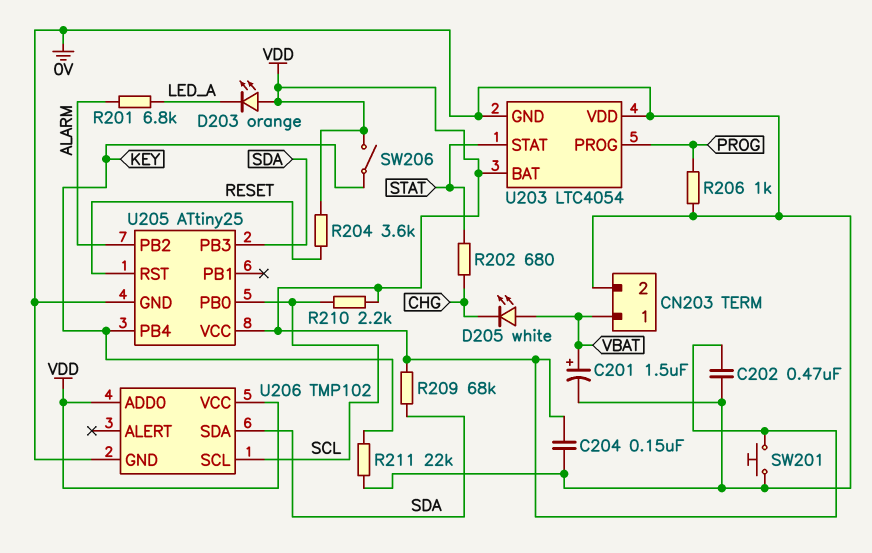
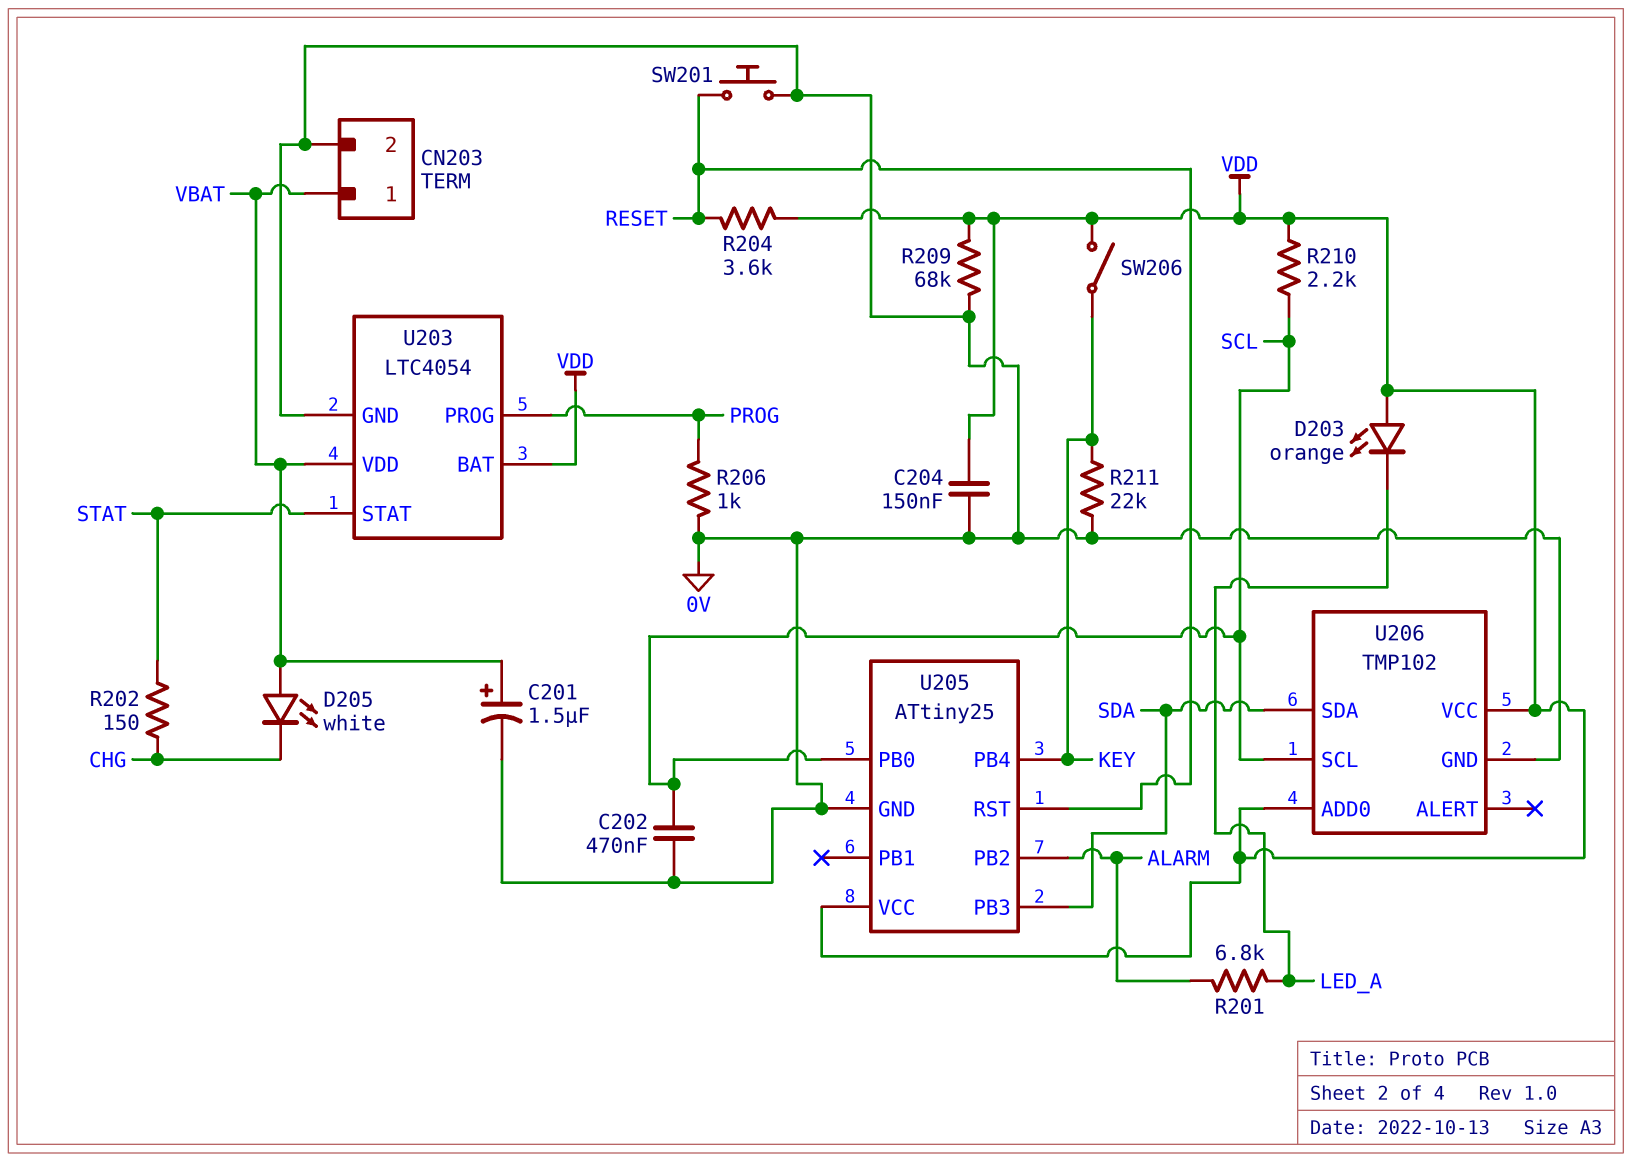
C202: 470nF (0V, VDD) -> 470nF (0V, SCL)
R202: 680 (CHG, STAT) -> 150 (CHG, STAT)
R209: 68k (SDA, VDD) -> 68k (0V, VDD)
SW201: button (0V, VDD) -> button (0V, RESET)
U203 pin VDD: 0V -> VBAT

##############################

> WORK ORDER
Your reply should be a verbatim retyping of the lines from the one that holds "R209: 68k (SDA, VDD) -> 68k (0V, VDD)" through the last line of the entries.

> SOLVED EXERCISE
R209: 68k (SDA, VDD) -> 68k (0V, VDD)
SW201: button (0V, VDD) -> button (0V, RESET)
U203 pin VDD: 0V -> VBAT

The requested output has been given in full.